— TO BE DONE —
Reproduce the items below, beginning with the first line and ending with the line that contains "red diamond: moved 2 px left", including that line.

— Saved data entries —
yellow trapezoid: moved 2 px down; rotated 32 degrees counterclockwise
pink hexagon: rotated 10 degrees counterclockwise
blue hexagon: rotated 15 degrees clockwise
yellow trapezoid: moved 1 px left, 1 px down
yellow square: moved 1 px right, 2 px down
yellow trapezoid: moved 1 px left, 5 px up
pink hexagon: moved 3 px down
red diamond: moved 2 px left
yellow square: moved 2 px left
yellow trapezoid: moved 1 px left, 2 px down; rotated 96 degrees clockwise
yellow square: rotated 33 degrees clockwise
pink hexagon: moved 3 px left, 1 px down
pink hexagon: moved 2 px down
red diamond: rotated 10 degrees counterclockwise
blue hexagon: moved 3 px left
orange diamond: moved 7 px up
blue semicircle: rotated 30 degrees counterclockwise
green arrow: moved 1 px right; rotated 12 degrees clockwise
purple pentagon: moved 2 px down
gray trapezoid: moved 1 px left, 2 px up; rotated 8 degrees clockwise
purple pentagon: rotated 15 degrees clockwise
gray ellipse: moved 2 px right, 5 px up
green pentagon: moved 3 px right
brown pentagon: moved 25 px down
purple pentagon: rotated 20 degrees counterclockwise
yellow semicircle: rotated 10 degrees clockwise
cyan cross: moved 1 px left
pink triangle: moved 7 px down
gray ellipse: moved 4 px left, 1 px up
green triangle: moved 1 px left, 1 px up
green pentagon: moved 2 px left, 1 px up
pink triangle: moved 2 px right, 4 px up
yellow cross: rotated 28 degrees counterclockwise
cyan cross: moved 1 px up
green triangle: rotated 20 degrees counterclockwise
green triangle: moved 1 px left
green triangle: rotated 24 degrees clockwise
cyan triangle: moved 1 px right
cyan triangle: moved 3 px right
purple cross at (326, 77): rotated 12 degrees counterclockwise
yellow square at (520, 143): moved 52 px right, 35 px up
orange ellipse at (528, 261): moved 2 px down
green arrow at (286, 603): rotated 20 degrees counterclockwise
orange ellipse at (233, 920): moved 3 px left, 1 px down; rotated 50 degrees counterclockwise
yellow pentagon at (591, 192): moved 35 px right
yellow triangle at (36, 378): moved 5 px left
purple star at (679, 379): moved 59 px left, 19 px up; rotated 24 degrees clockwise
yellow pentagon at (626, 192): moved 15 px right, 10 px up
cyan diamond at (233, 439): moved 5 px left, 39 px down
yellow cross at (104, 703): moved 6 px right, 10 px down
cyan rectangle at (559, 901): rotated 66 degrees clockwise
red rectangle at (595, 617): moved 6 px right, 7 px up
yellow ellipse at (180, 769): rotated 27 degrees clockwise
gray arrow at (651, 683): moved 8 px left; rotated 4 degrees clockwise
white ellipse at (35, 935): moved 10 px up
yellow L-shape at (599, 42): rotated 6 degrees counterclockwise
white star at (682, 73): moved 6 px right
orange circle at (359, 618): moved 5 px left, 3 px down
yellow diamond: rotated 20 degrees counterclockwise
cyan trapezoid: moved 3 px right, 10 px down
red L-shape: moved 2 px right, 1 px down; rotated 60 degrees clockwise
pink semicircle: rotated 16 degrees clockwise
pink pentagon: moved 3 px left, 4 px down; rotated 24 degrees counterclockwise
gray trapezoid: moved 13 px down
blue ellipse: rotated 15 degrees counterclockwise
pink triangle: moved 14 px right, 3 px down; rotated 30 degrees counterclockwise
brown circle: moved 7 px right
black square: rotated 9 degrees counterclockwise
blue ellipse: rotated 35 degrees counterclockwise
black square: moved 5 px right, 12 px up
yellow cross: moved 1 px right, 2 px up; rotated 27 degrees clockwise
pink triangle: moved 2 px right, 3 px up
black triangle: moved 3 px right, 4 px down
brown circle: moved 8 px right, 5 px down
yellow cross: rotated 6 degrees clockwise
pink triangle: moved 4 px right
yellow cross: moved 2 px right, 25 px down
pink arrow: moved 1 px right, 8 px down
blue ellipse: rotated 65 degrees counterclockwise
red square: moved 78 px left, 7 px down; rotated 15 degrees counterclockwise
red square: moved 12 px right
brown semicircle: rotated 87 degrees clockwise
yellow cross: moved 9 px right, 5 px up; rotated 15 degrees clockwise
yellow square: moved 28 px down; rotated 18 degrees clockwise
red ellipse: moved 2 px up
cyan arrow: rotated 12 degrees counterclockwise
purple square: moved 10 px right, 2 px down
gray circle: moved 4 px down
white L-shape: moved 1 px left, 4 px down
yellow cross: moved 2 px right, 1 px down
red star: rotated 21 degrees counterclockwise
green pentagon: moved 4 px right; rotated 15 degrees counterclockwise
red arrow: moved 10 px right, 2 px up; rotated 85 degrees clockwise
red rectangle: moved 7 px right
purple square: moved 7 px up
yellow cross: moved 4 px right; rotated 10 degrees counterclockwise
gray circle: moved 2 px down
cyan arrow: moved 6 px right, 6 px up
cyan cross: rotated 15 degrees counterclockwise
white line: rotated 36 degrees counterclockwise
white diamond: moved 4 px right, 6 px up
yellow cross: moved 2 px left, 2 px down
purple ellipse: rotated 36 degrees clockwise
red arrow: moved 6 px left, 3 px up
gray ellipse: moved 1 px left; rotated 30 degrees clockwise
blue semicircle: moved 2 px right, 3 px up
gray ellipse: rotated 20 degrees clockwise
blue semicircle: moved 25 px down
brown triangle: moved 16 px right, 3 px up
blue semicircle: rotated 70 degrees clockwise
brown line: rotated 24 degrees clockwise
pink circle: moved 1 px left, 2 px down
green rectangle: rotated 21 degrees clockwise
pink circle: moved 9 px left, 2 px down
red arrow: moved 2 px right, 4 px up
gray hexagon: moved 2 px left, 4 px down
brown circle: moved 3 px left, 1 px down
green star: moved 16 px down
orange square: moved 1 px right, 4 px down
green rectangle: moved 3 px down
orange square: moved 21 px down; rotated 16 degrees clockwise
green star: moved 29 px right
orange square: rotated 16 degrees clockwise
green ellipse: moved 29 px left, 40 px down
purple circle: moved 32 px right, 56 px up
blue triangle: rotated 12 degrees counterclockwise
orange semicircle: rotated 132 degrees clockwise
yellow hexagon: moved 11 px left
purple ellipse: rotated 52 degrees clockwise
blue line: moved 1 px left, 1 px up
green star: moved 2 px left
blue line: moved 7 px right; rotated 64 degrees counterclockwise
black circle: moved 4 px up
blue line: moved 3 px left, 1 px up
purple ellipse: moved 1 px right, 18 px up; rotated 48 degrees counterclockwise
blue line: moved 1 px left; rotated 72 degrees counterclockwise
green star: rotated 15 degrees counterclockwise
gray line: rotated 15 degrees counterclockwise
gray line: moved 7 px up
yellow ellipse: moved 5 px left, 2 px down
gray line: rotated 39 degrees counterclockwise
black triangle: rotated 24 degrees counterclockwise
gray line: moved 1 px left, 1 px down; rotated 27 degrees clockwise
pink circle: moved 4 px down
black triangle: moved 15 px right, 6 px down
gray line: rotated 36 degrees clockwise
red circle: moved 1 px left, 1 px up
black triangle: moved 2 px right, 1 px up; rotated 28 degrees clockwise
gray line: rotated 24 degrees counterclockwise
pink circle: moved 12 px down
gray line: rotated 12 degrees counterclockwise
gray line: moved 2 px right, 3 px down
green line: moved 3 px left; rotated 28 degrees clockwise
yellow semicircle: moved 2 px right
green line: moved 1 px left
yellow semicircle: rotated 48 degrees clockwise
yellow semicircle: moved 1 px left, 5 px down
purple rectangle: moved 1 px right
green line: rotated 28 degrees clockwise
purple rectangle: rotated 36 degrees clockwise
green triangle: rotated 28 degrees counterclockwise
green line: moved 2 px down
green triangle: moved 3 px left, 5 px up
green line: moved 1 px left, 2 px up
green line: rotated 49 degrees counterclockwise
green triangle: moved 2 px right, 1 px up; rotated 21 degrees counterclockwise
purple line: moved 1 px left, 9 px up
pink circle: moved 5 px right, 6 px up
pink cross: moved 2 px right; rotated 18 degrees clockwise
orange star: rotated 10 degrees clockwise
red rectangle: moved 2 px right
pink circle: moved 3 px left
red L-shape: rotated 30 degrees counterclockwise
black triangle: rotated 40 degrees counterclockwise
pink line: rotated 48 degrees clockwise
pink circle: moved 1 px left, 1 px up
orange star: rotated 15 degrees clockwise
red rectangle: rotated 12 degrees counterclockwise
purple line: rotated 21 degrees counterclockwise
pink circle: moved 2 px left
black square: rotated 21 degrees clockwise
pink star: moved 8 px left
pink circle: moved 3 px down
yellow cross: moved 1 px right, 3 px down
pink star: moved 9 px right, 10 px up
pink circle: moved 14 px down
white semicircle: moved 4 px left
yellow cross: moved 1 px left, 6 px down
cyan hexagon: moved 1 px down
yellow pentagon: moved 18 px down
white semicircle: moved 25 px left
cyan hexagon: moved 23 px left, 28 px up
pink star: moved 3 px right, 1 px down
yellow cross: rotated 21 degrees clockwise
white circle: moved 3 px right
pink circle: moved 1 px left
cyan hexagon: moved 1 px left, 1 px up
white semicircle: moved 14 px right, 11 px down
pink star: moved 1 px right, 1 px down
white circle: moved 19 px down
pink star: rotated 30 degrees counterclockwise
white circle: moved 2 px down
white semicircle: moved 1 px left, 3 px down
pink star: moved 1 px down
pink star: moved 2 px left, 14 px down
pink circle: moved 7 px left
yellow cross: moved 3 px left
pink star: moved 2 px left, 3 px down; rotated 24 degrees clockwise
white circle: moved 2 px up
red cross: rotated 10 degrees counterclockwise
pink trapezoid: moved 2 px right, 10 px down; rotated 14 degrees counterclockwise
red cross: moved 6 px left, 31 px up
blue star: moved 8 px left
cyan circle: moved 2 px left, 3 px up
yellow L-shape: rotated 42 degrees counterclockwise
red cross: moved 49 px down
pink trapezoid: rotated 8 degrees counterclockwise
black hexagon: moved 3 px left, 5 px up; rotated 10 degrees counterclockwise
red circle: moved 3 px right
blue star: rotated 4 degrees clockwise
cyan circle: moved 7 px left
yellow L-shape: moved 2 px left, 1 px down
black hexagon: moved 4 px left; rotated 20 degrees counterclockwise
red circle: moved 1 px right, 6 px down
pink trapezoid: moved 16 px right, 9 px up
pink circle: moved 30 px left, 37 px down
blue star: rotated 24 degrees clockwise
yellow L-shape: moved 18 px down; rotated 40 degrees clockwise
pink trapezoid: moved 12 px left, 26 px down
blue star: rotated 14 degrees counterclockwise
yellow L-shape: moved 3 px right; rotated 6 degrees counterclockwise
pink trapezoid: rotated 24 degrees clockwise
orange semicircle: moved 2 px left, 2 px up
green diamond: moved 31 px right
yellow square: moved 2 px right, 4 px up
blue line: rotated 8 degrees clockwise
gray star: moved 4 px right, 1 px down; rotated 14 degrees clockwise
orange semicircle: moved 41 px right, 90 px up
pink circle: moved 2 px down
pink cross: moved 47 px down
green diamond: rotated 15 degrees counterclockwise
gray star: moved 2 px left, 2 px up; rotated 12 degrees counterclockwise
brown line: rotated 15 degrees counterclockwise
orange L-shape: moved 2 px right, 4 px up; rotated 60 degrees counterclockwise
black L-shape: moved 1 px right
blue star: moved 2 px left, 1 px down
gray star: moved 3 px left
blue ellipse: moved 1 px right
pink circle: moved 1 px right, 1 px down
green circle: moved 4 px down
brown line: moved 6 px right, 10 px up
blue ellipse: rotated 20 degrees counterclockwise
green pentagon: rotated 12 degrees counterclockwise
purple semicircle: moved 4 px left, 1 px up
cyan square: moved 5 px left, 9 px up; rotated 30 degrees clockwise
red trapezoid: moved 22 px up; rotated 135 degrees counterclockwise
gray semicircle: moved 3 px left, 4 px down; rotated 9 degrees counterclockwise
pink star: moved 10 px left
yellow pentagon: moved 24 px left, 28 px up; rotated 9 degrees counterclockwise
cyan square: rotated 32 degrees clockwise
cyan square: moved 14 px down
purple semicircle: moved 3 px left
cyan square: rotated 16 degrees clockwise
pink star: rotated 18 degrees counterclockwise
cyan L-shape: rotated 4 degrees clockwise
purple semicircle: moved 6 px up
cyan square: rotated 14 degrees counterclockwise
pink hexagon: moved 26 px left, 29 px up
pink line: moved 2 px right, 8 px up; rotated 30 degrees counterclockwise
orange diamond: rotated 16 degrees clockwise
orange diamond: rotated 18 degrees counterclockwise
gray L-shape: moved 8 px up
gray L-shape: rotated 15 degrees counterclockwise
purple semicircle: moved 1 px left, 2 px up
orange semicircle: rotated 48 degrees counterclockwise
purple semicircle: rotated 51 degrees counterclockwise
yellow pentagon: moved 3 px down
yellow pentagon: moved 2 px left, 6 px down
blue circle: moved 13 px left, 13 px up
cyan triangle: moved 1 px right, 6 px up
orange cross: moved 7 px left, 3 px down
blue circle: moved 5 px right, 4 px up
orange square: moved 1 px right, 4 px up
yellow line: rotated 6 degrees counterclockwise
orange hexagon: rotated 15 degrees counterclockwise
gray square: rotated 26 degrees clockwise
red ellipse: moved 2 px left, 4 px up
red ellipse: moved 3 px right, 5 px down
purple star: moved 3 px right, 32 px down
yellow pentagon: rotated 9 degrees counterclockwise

— WORKED SOLUTION —
yellow trapezoid: moved 2 px down; rotated 32 degrees counterclockwise
pink hexagon: rotated 10 degrees counterclockwise
blue hexagon: rotated 15 degrees clockwise
yellow trapezoid: moved 1 px left, 1 px down
yellow square: moved 1 px right, 2 px down
yellow trapezoid: moved 1 px left, 5 px up
pink hexagon: moved 3 px down
red diamond: moved 2 px left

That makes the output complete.